■ Data records
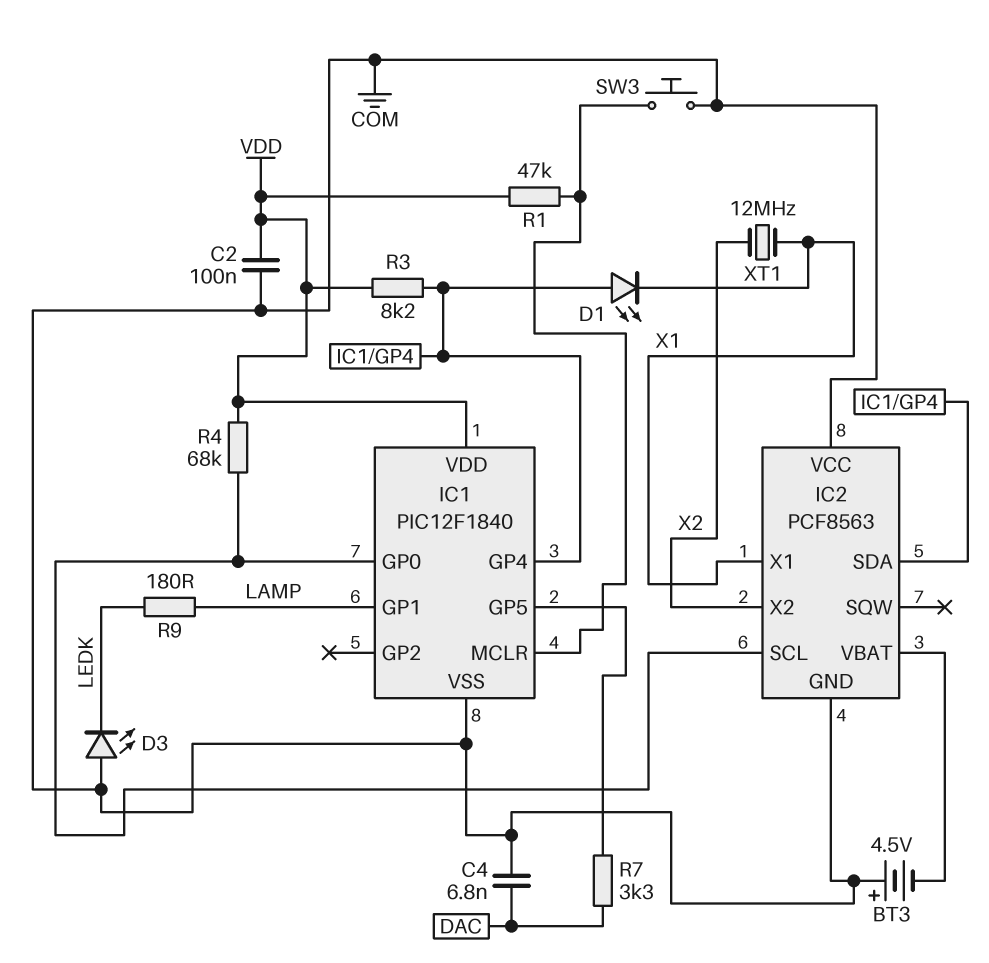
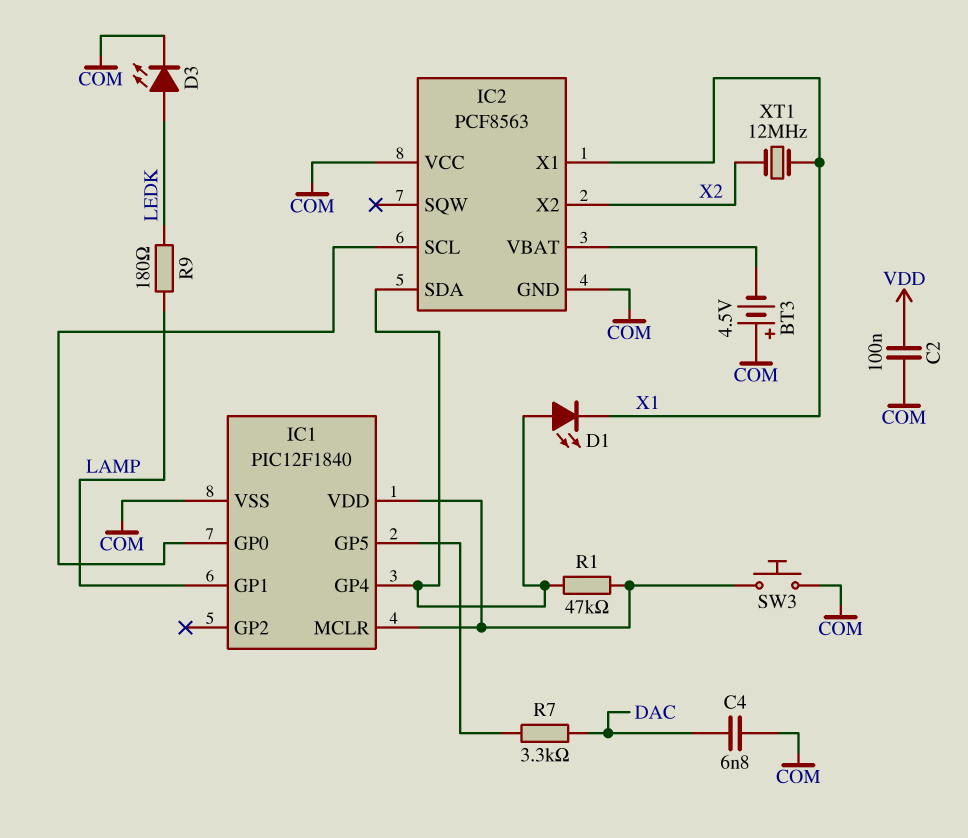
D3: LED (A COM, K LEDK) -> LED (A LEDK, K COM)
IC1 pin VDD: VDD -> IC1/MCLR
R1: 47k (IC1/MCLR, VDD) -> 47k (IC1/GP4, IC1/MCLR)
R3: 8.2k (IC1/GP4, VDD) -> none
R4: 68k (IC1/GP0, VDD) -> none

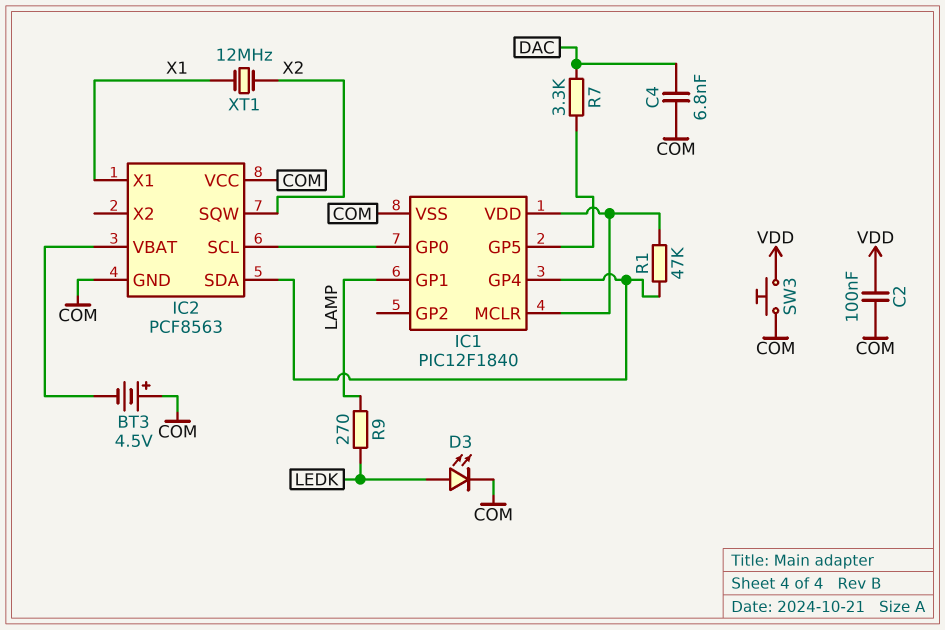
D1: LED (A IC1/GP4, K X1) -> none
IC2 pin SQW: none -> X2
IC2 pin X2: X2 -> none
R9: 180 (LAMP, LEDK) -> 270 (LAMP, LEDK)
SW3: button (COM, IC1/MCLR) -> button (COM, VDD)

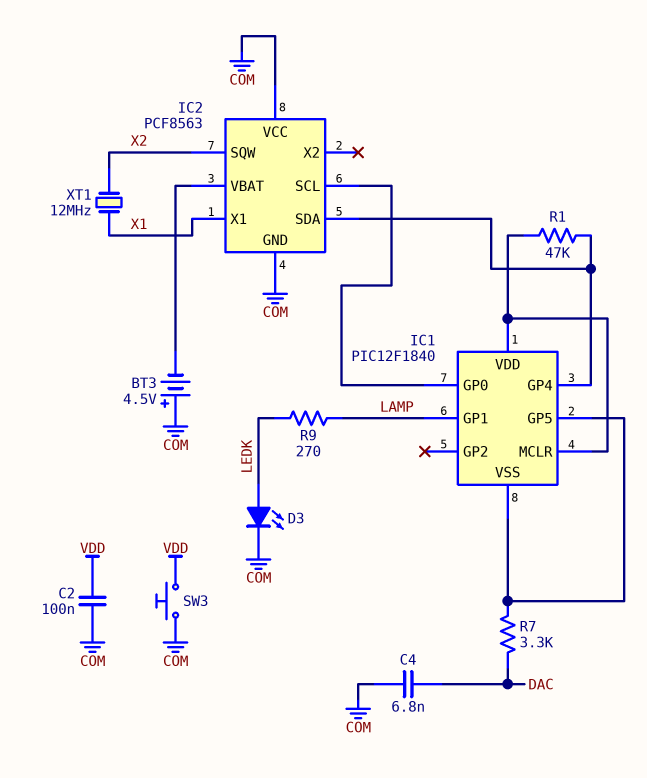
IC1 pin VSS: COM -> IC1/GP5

■ Aim of the exercise
Could you reproduce exactly the lines from the one containing "IC1 pin VDD: VDD -> IC1/MCLR" through the last line of the records, both included, leaving out the pictures?

■ Answer box
IC1 pin VDD: VDD -> IC1/MCLR
R1: 47k (IC1/MCLR, VDD) -> 47k (IC1/GP4, IC1/MCLR)
R3: 8.2k (IC1/GP4, VDD) -> none
R4: 68k (IC1/GP0, VDD) -> none

D1: LED (A IC1/GP4, K X1) -> none
IC2 pin SQW: none -> X2
IC2 pin X2: X2 -> none
R9: 180 (LAMP, LEDK) -> 270 (LAMP, LEDK)
SW3: button (COM, IC1/MCLR) -> button (COM, VDD)

IC1 pin VSS: COM -> IC1/GP5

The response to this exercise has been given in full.